> Task item
Nothing in the records below should be altered in the copy, although the pictures must be left out.

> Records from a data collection
--- --- ---

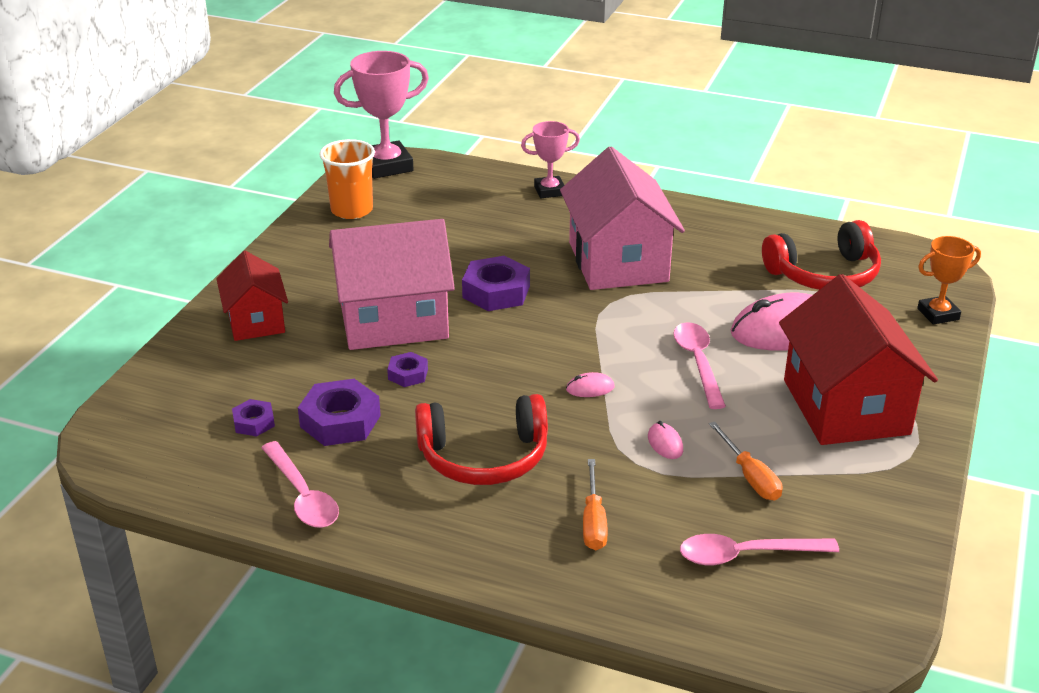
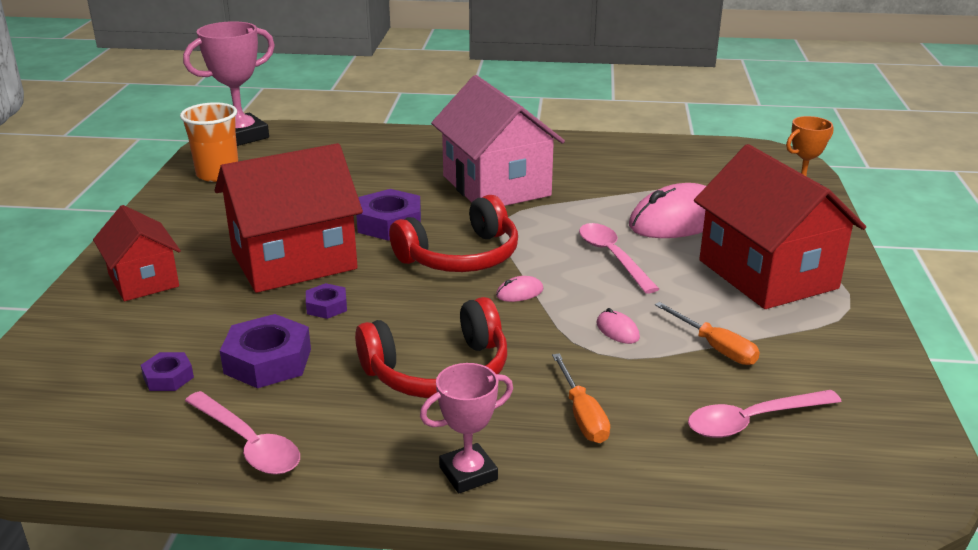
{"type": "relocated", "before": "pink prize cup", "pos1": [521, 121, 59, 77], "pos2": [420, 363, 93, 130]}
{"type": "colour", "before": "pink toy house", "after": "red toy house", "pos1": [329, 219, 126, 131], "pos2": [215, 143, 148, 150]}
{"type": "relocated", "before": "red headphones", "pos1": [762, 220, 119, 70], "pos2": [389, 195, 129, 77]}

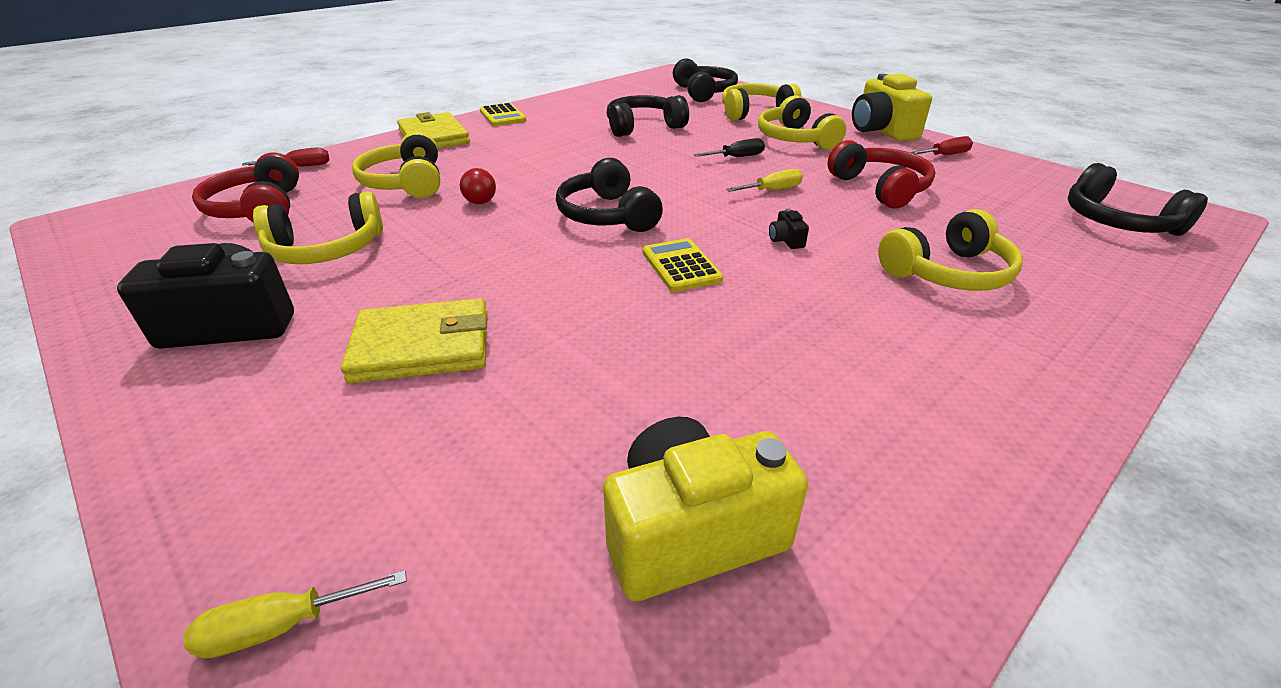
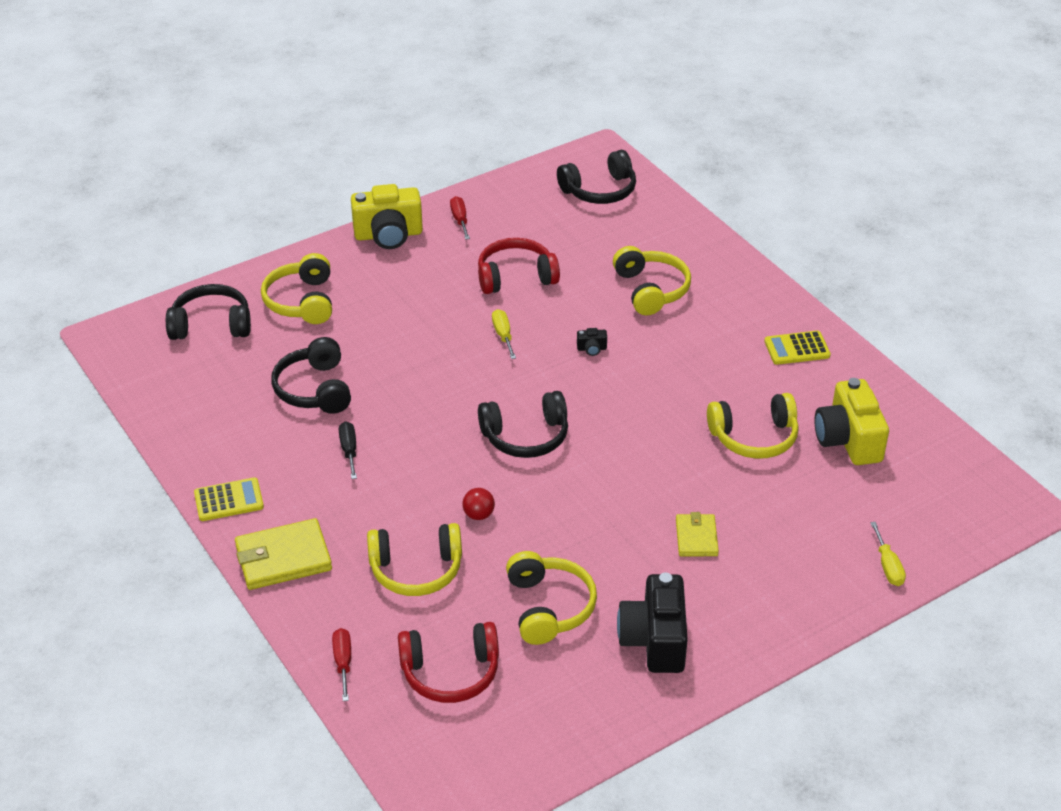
{"type": "relocated", "before": "bright yellow headphones", "pos1": [758, 95, 88, 55], "pos2": [707, 393, 92, 66]}
{"type": "relocated", "before": "black screwdriver", "pos1": [694, 138, 71, 19], "pos2": [339, 421, 18, 58]}
{"type": "relocated", "before": "bright yellow pocket calculator", "pos1": [643, 238, 80, 54], "pos2": [764, 331, 67, 34]}
{"type": "size", "before": "bright yellow billfold", "pos1": [341, 298, 146, 85], "pos2": [676, 512, 43, 44], "scale": 0.61}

--- --- ---

> Solution for this problem
{"type": "relocated", "before": "pink prize cup", "pos1": [521, 121, 59, 77], "pos2": [420, 363, 93, 130]}
{"type": "colour", "before": "pink toy house", "after": "red toy house", "pos1": [329, 219, 126, 131], "pos2": [215, 143, 148, 150]}
{"type": "relocated", "before": "red headphones", "pos1": [762, 220, 119, 70], "pos2": [389, 195, 129, 77]}

{"type": "relocated", "before": "bright yellow headphones", "pos1": [758, 95, 88, 55], "pos2": [707, 393, 92, 66]}
{"type": "relocated", "before": "black screwdriver", "pos1": [694, 138, 71, 19], "pos2": [339, 421, 18, 58]}
{"type": "relocated", "before": "bright yellow pocket calculator", "pos1": [643, 238, 80, 54], "pos2": [764, 331, 67, 34]}
{"type": "size", "before": "bright yellow billfold", "pos1": [341, 298, 146, 85], "pos2": [676, 512, 43, 44], "scale": 0.61}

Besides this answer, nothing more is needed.